» Task details: The lines from the one with "JOY1: HW-504 -> PS2" through the last line below are to be copied exactly; no other lines are to be returned.

Stored items from a collection
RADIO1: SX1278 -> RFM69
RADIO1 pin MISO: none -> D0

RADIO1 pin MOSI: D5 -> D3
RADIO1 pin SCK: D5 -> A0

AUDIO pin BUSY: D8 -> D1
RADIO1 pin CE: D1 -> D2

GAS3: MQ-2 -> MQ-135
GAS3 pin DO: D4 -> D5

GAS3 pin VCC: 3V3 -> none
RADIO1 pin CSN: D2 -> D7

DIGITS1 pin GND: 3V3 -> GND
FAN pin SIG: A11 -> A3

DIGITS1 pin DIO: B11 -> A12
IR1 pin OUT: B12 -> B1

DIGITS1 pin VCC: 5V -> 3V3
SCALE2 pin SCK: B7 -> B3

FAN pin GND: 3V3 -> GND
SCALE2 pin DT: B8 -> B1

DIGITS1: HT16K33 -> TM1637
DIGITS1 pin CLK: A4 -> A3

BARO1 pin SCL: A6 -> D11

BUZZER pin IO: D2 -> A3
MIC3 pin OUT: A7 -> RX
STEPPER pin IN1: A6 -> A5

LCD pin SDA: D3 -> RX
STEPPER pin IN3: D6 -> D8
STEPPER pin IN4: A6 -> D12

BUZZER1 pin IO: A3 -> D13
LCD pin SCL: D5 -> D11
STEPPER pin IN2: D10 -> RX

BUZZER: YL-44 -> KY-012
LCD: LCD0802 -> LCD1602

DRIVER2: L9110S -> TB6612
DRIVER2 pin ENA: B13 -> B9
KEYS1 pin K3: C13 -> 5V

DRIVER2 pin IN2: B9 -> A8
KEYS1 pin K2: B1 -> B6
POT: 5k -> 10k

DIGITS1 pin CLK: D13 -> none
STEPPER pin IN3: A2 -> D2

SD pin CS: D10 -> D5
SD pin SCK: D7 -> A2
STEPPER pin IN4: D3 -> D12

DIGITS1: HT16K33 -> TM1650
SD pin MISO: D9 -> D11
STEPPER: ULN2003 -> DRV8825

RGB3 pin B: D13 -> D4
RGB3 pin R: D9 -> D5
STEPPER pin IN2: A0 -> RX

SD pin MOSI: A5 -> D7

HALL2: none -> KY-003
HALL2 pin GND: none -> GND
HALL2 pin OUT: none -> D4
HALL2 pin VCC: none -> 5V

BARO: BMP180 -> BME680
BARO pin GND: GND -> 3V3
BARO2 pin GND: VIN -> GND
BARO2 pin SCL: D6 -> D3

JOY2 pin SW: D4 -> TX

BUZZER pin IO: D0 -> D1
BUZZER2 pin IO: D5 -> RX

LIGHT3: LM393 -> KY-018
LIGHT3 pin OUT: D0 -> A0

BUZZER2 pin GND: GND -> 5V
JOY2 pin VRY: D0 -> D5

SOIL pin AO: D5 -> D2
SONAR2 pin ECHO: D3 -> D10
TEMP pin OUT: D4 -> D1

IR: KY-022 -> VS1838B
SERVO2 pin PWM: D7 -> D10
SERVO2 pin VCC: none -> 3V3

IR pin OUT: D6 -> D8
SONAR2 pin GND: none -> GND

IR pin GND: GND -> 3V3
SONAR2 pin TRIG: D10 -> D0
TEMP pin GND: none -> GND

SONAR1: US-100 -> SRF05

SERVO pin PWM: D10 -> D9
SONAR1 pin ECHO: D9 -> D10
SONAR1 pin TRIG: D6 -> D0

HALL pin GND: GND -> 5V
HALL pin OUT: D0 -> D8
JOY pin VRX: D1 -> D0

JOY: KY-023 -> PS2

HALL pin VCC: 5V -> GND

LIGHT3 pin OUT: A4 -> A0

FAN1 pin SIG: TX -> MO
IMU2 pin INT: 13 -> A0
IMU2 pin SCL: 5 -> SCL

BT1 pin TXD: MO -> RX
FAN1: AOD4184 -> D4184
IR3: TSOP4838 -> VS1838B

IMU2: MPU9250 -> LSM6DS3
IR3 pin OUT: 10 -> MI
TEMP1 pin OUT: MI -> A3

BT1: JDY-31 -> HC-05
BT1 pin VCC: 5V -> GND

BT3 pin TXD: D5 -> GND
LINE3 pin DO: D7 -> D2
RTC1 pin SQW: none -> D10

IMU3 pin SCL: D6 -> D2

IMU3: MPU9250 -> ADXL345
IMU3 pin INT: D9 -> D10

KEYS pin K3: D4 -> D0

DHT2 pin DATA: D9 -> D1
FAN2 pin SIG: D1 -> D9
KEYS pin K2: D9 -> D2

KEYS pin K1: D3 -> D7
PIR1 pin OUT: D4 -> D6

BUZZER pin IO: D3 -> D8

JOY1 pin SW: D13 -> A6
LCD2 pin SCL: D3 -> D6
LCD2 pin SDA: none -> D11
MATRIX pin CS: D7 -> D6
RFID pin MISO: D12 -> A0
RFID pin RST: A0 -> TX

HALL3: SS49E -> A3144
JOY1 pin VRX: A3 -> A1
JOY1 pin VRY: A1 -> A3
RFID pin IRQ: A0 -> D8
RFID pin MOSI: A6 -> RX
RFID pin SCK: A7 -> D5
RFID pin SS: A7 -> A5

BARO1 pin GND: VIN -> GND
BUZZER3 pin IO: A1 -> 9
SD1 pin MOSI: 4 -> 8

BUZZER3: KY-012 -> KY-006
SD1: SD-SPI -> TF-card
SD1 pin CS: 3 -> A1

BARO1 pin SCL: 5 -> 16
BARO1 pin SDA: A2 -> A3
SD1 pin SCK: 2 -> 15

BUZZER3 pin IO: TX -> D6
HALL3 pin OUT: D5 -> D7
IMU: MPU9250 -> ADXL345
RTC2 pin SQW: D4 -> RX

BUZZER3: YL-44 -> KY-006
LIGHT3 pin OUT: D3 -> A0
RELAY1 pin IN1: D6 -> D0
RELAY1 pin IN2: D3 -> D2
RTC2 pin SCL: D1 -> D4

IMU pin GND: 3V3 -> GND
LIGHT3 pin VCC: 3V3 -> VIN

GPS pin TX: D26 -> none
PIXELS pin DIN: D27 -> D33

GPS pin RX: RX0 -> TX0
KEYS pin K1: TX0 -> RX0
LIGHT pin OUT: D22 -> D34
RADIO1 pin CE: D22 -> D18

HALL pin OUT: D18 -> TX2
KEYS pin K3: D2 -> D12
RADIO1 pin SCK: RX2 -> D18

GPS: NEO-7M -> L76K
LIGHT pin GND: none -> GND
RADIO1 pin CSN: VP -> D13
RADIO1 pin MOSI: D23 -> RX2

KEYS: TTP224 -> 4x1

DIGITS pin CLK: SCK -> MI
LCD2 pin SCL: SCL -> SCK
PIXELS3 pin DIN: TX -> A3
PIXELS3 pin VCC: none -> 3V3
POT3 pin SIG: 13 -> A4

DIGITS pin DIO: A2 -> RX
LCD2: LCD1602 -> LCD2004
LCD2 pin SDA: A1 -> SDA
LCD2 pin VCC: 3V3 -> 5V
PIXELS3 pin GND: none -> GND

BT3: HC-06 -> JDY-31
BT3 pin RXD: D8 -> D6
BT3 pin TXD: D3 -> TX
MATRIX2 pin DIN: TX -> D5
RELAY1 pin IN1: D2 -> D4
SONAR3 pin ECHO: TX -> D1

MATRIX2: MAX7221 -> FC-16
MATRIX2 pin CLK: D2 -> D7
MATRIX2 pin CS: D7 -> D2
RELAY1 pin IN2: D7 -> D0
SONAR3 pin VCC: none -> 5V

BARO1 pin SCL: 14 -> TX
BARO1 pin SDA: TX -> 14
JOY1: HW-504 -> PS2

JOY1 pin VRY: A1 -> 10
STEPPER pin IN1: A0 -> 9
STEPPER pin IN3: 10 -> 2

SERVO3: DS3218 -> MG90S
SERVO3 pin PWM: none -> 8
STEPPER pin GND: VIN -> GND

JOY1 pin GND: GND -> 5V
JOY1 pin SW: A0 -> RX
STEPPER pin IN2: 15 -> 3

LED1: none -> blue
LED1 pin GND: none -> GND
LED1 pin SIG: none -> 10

» Final answer:
JOY1: HW-504 -> PS2

JOY1 pin VRY: A1 -> 10
STEPPER pin IN1: A0 -> 9
STEPPER pin IN3: 10 -> 2

SERVO3: DS3218 -> MG90S
SERVO3 pin PWM: none -> 8
STEPPER pin GND: VIN -> GND

JOY1 pin GND: GND -> 5V
JOY1 pin SW: A0 -> RX
STEPPER pin IN2: 15 -> 3

LED1: none -> blue
LED1 pin GND: none -> GND
LED1 pin SIG: none -> 10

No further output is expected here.